(RECORD EXTRACTS Opens)
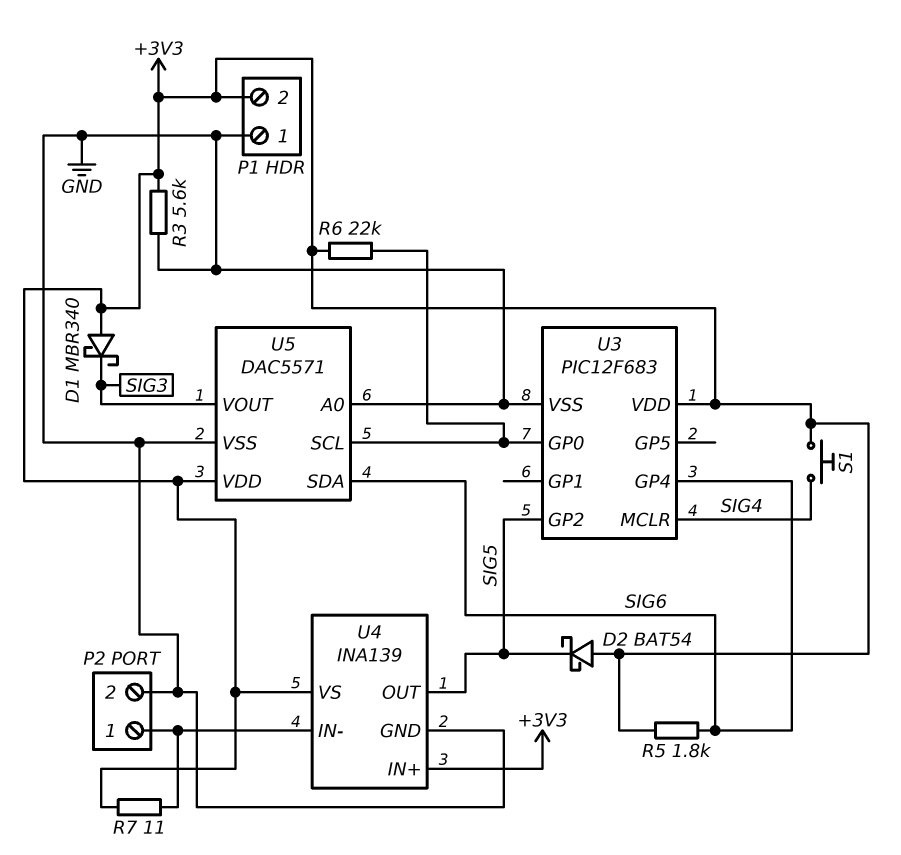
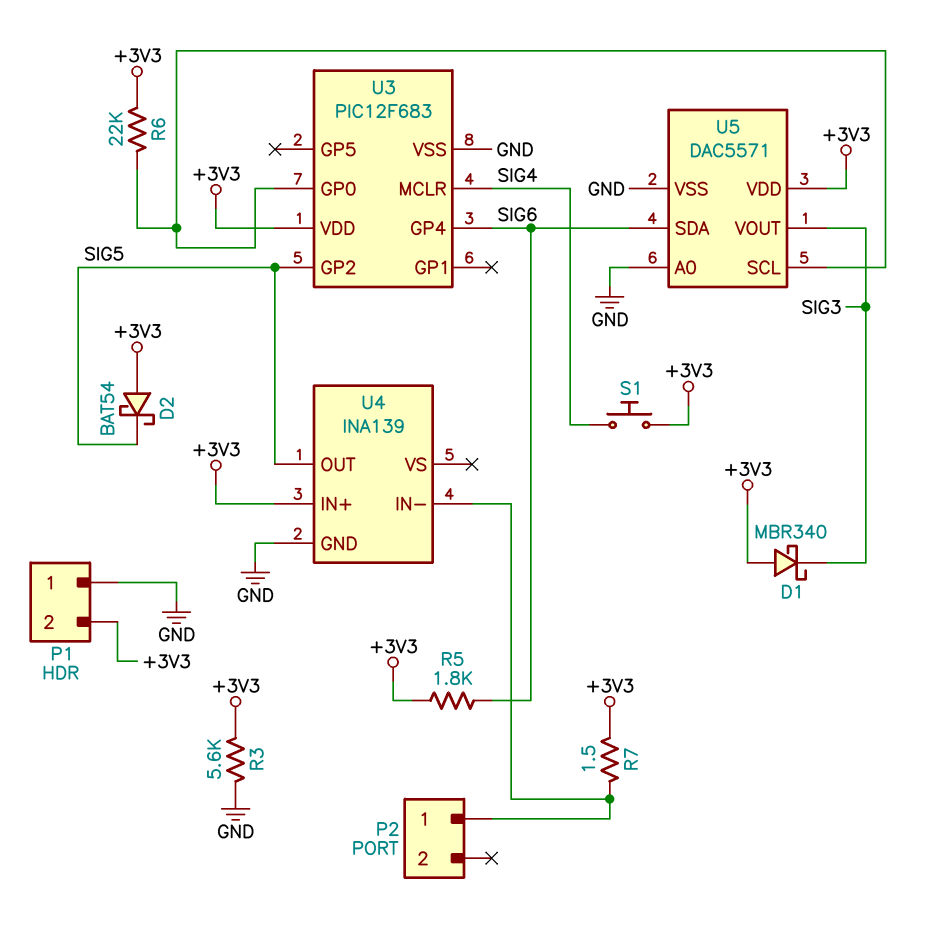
P2 pin 2: GND -> none
R7: 11 (+3V3, P2/1) -> 1.5 (+3V3, P2/1)
U4 pin VS: +3V3 -> none

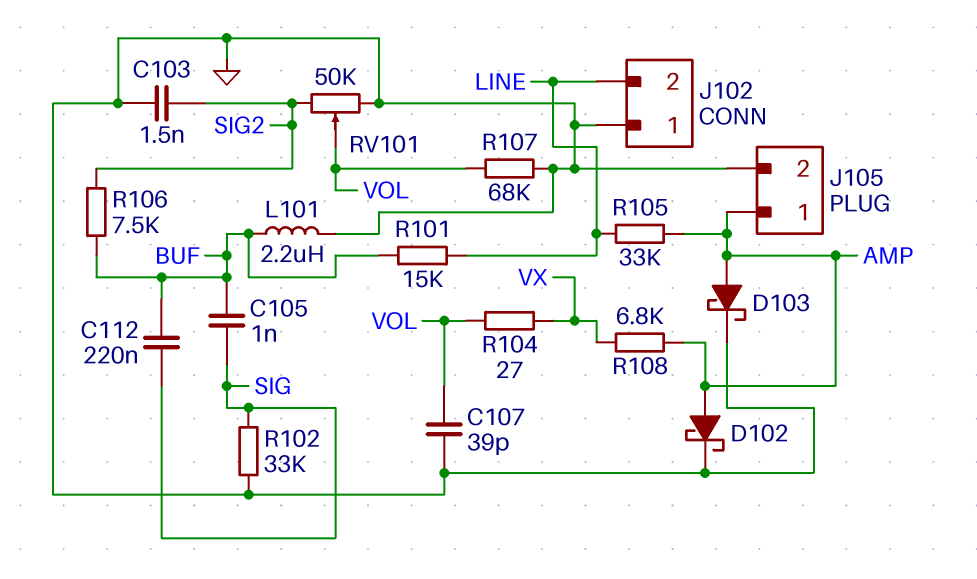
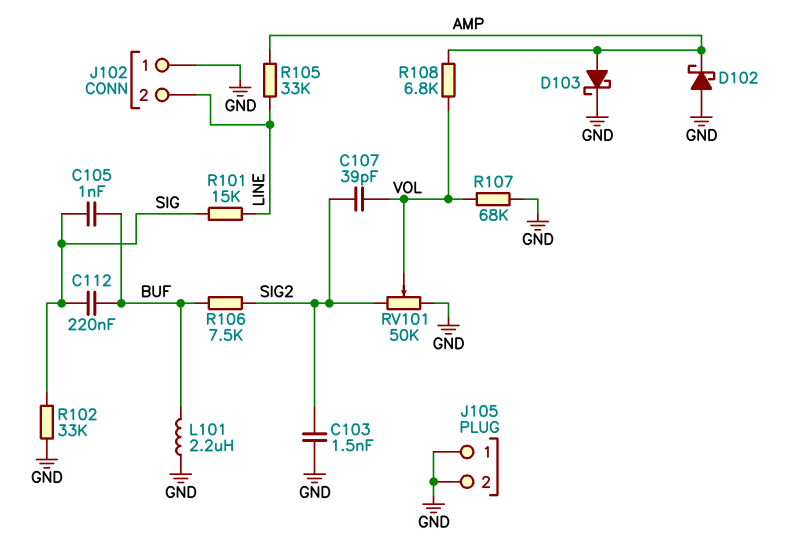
C107: 39pF (GND, VOL) -> 39pF (SIG2, VOL)
D102: schottky (A AMP, K GND) -> schottky (A GND, K AMP)
J105 pin 1: AMP -> GND
R101: 15k (BUF, LINE) -> 15k (LINE, SIG)
R104: 27 (VOL, VX) -> none
R108: 6.8k (AMP, VX) -> 6.8k (AMP, VOL)

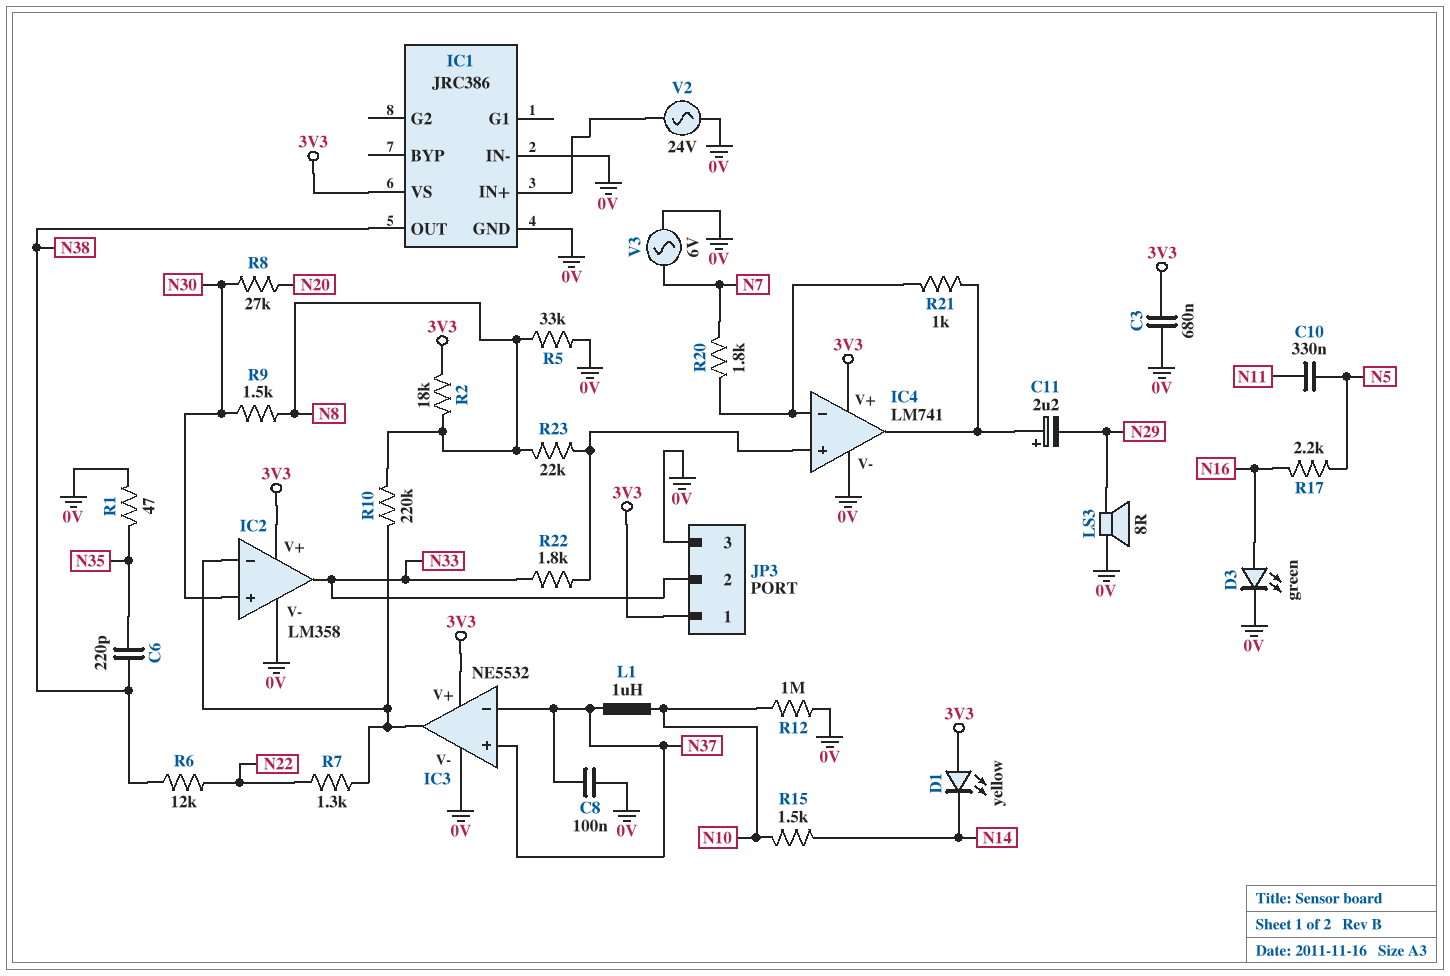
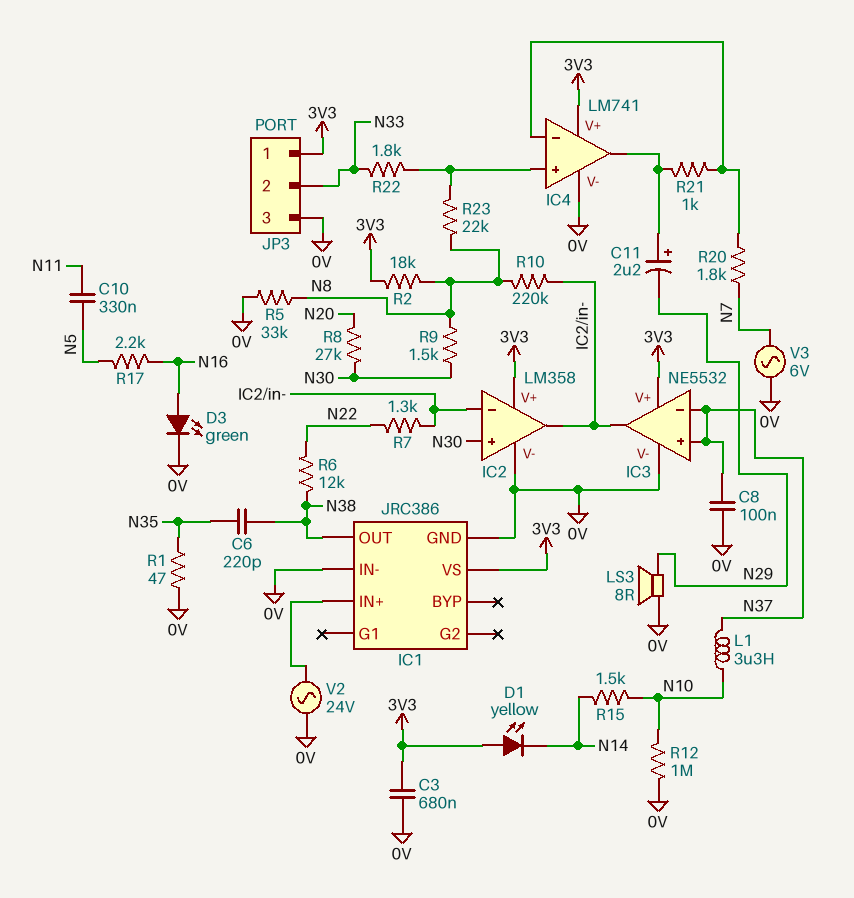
IC2 pin out: N33 -> IC2/in-
L1: 1uH (N10, N37) -> 3.3uH (N10, N37)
(RECORD EXTRACTS Closes)
The result should be a precise copy of all the entries, free of pictures.

> _PROBLEM SOLUTION_
P2 pin 2: GND -> none
R7: 11 (+3V3, P2/1) -> 1.5 (+3V3, P2/1)
U4 pin VS: +3V3 -> none

C107: 39pF (GND, VOL) -> 39pF (SIG2, VOL)
D102: schottky (A AMP, K GND) -> schottky (A GND, K AMP)
J105 pin 1: AMP -> GND
R101: 15k (BUF, LINE) -> 15k (LINE, SIG)
R104: 27 (VOL, VX) -> none
R108: 6.8k (AMP, VX) -> 6.8k (AMP, VOL)

IC2 pin out: N33 -> IC2/in-
L1: 1uH (N10, N37) -> 3.3uH (N10, N37)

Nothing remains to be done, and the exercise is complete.